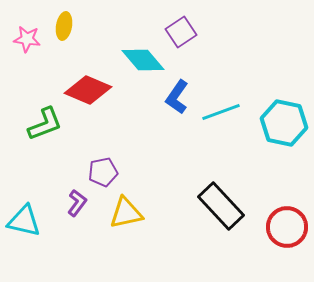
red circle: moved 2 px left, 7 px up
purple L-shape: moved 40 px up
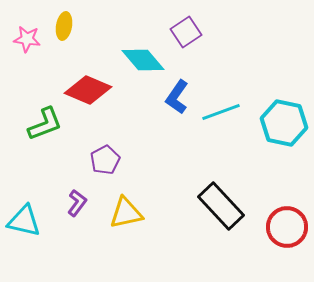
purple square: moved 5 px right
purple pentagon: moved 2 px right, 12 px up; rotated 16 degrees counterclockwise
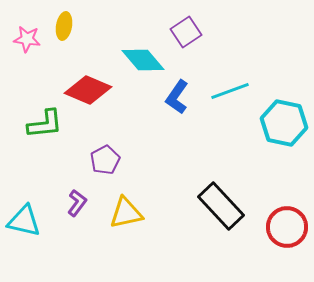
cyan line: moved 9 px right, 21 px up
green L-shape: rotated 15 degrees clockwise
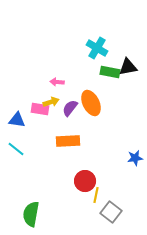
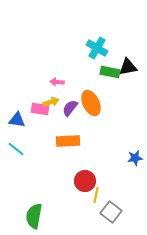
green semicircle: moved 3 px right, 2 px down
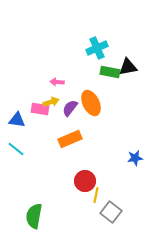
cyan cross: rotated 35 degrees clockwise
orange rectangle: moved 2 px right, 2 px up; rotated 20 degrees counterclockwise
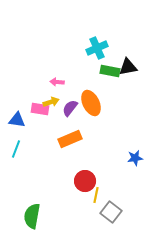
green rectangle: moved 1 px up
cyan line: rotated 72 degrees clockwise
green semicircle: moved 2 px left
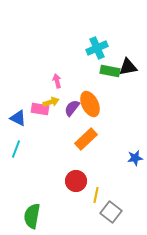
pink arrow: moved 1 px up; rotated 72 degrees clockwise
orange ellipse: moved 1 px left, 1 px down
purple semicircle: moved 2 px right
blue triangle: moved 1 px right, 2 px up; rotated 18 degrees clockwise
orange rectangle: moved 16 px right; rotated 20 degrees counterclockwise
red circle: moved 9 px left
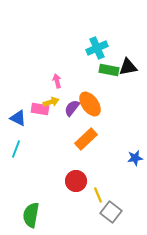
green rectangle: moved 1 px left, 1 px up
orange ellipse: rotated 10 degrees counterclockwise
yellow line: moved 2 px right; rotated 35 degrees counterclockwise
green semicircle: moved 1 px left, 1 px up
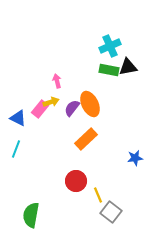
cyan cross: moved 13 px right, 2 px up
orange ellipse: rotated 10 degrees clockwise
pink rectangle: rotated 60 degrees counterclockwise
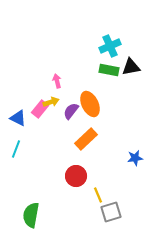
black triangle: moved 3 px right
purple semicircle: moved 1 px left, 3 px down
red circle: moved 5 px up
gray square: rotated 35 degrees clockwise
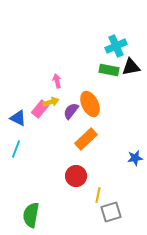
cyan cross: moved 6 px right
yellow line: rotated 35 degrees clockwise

[GOAL]
Write out every line of the records above word for word, leaving out the pictures.

[OUTPUT OF THE TASK]
red circle: moved 2 px left, 7 px up
purple L-shape: moved 40 px up
purple square: moved 5 px right
purple pentagon: moved 2 px right, 12 px up; rotated 16 degrees counterclockwise
cyan line: moved 9 px right, 21 px up
green L-shape: rotated 15 degrees clockwise
green semicircle: moved 3 px right, 2 px down
cyan cross: rotated 35 degrees clockwise
orange rectangle: moved 2 px right, 2 px up; rotated 20 degrees counterclockwise
green rectangle: moved 1 px up
cyan line: rotated 72 degrees clockwise
green semicircle: moved 2 px left
pink arrow: moved 1 px up; rotated 72 degrees clockwise
orange ellipse: moved 1 px left, 1 px down
purple semicircle: moved 2 px right
blue triangle: moved 1 px right, 2 px up; rotated 18 degrees clockwise
orange rectangle: moved 16 px right; rotated 20 degrees counterclockwise
red circle: moved 9 px left
green rectangle: moved 1 px left, 1 px up
orange ellipse: rotated 10 degrees counterclockwise
yellow line: moved 2 px right; rotated 35 degrees counterclockwise
green semicircle: moved 1 px left, 1 px up
cyan cross: moved 13 px right, 2 px up
orange ellipse: rotated 10 degrees clockwise
pink rectangle: rotated 60 degrees counterclockwise
black triangle: moved 3 px right
purple semicircle: moved 1 px left, 3 px down
red circle: moved 5 px up
gray square: rotated 35 degrees clockwise
cyan cross: moved 6 px right
yellow line: rotated 35 degrees clockwise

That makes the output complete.